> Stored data
• • • • •

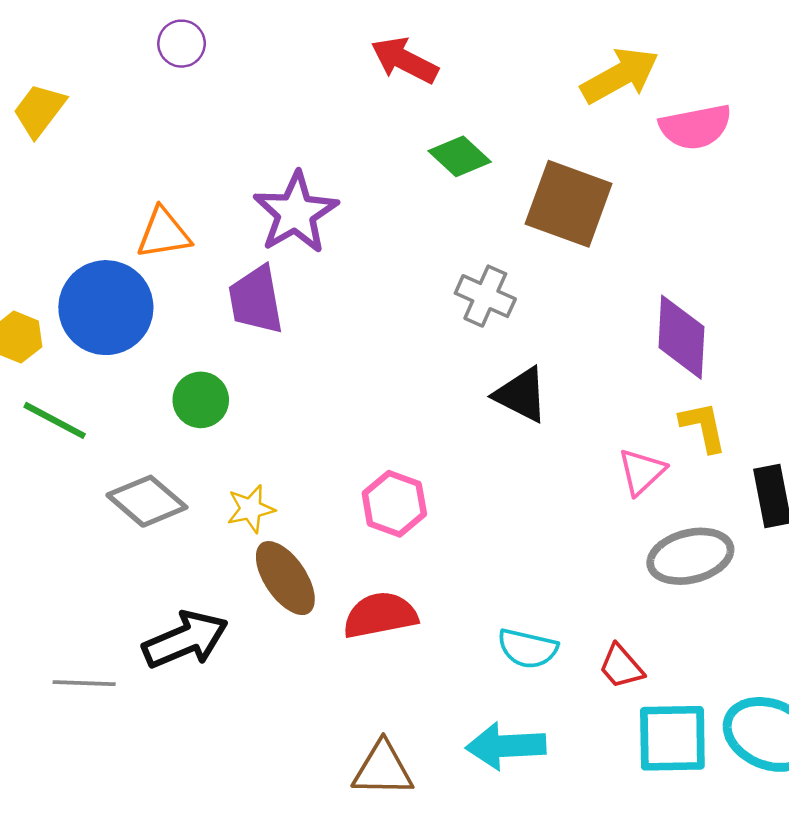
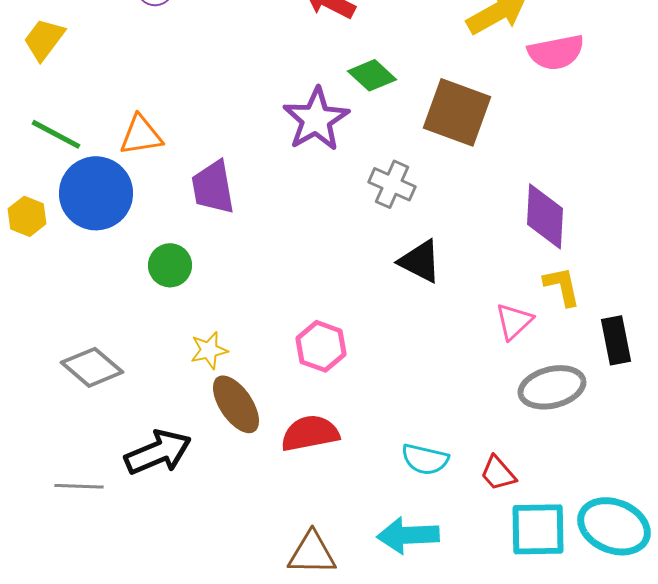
purple star: (296, 213) -> (316, 119), moved
green line: (55, 420) -> (56, 134), moved
gray diamond: (147, 501) -> (92, 367), moved

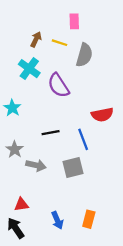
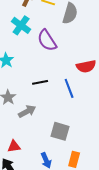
gray arrow: (36, 165) -> (27, 111), turned -42
gray square: (73, 167) -> (60, 131), moved, turned 30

• • • • •

> To do
An answer containing only the lines from the one holding "gray diamond: (147, 501) -> (92, 367), moved" through the close of the entries above, reproduced exactly and stripped of pictures, is expected.

> Response to the task
gray diamond: (147, 501) -> (92, 367), moved

gray arrow: (36, 165) -> (27, 111), turned -42
gray square: (73, 167) -> (60, 131), moved, turned 30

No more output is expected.